[Records provided]
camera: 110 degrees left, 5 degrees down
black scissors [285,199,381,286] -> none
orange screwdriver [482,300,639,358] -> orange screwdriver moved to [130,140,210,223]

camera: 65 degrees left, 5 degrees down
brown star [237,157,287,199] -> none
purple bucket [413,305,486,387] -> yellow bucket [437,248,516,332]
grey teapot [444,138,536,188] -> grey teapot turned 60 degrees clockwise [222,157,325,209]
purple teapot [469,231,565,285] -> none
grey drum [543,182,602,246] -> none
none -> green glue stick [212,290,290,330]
...
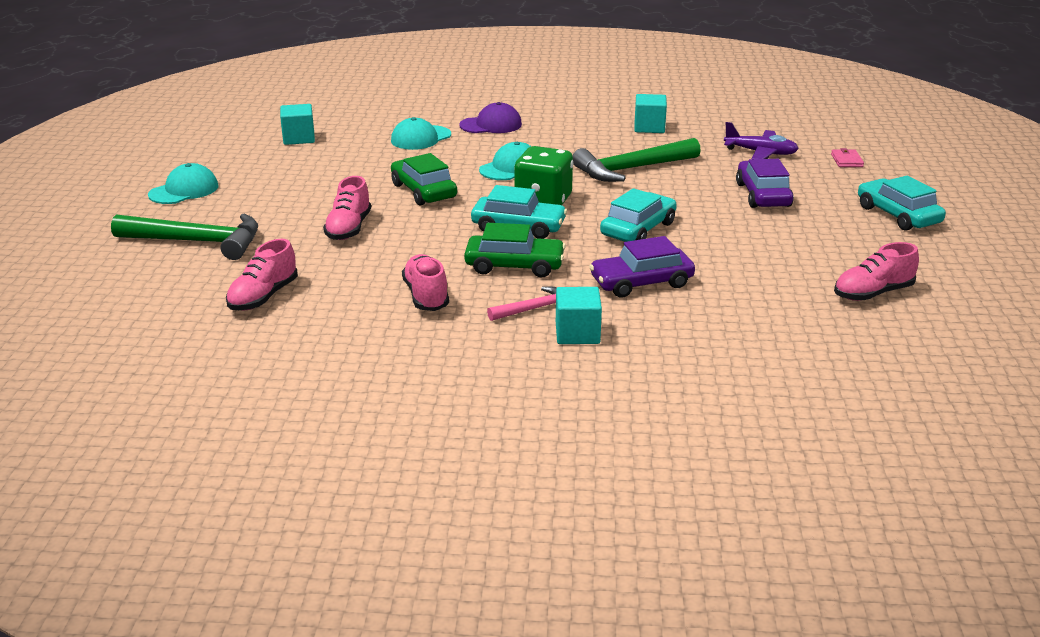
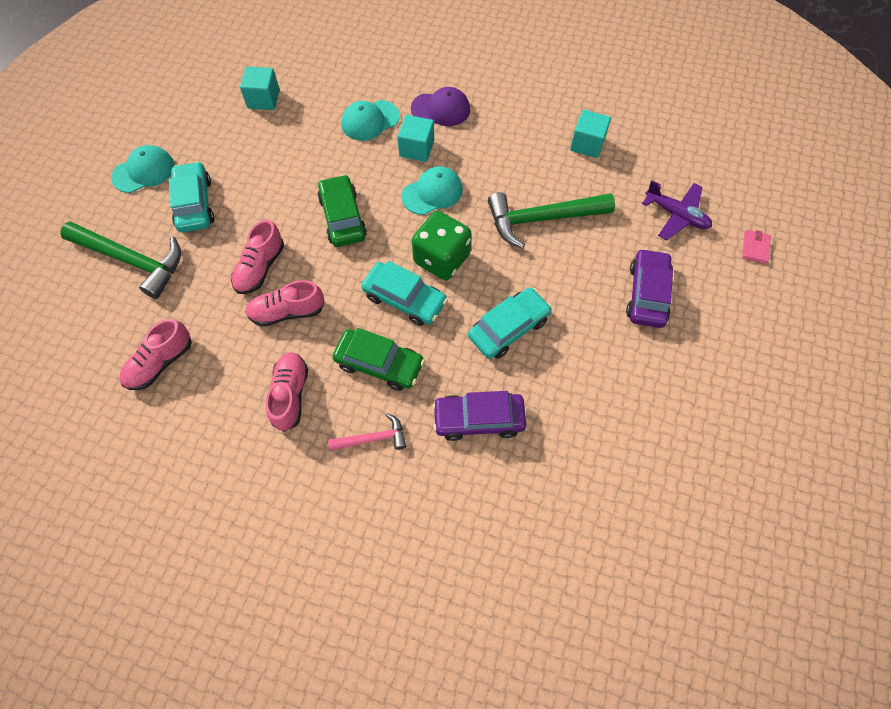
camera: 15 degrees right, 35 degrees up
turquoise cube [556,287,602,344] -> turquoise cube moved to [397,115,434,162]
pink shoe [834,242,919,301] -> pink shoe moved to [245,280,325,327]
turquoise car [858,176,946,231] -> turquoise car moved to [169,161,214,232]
---
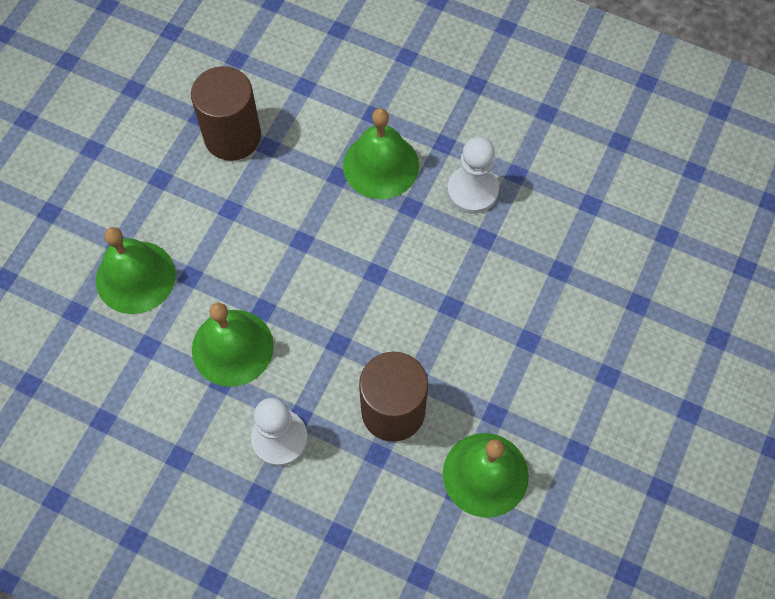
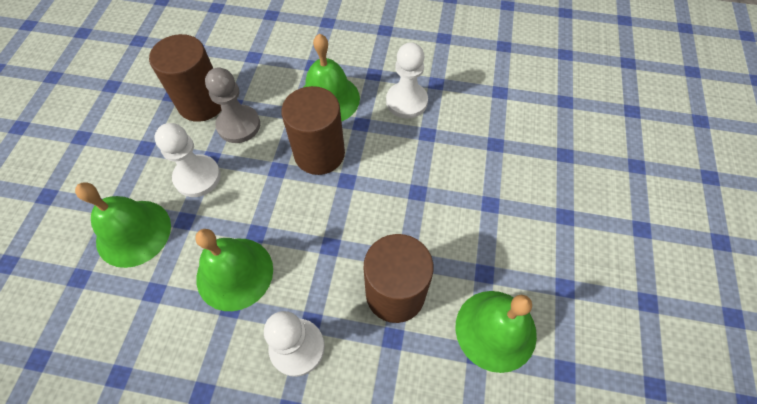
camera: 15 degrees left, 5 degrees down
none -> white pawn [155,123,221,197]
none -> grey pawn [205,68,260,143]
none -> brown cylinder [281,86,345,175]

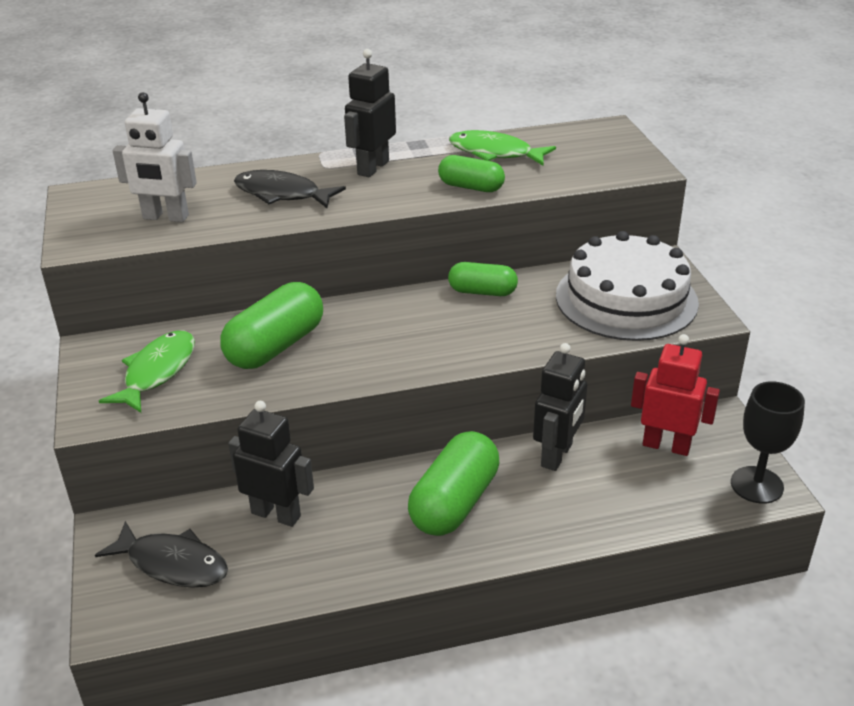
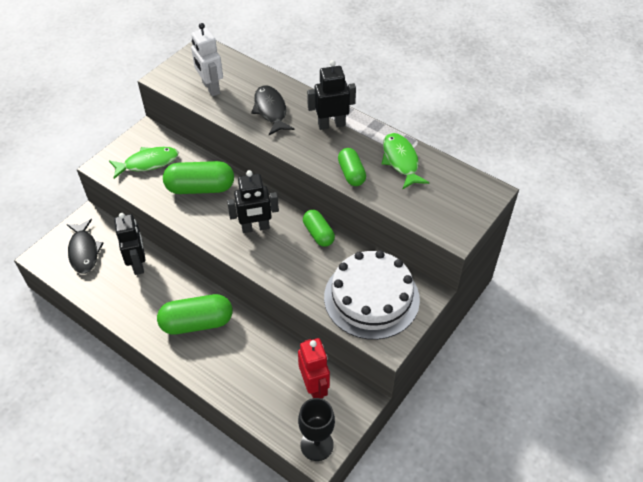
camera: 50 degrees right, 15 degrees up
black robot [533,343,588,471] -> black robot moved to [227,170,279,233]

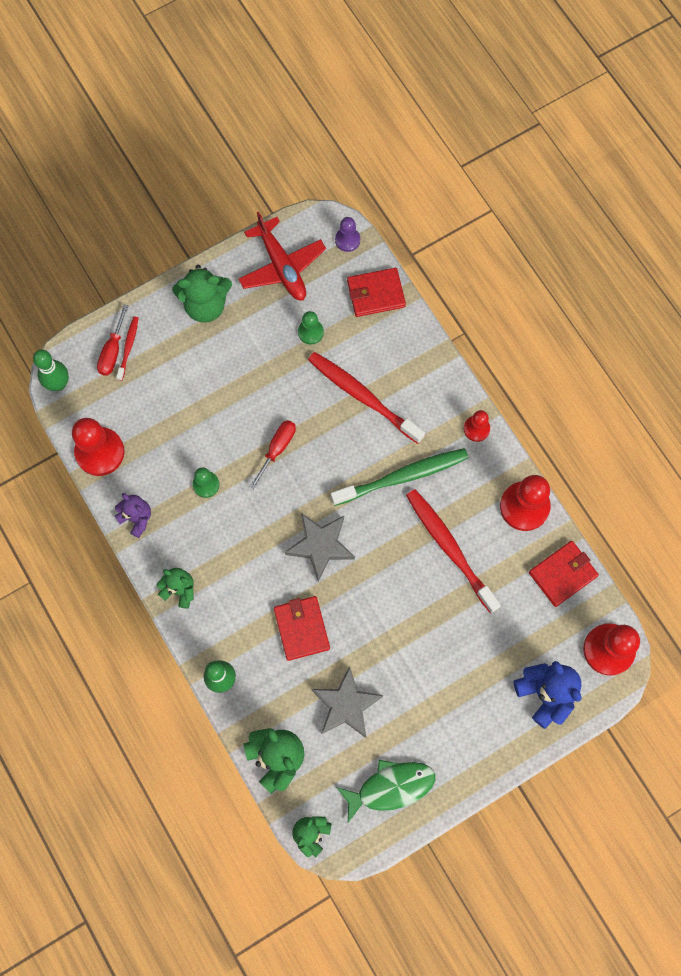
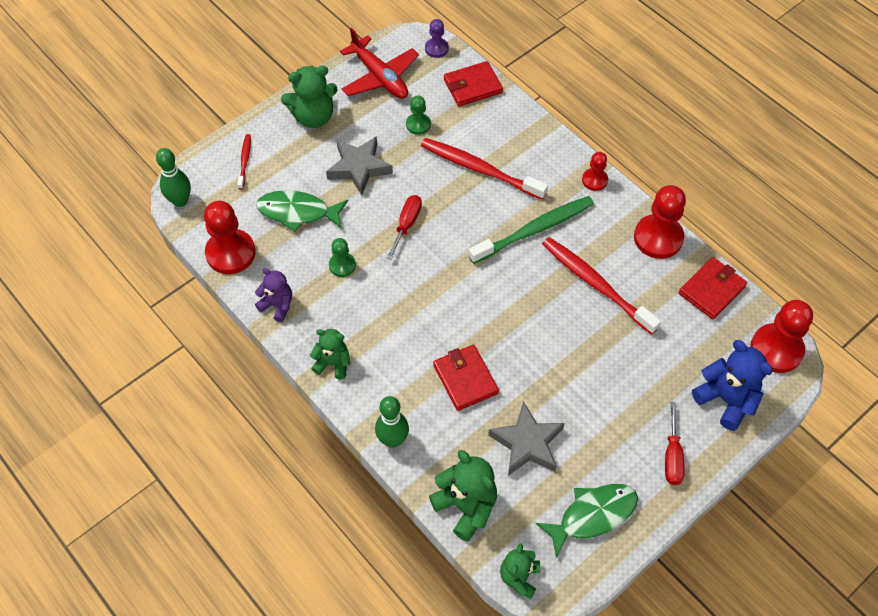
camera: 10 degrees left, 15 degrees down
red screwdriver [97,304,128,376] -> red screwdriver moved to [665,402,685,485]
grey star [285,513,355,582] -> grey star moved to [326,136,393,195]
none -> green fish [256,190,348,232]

[Instruction] Please copy, exactly and with nothing else, the lines above beginning at the line that has "grey teapot [444,138,536,188]" and ending with the line that has "none -> green glue stick [212,290,290,330]".

[Answer to the problem]
grey teapot [444,138,536,188] -> grey teapot turned 60 degrees clockwise [222,157,325,209]
purple teapot [469,231,565,285] -> none
grey drum [543,182,602,246] -> none
none -> green glue stick [212,290,290,330]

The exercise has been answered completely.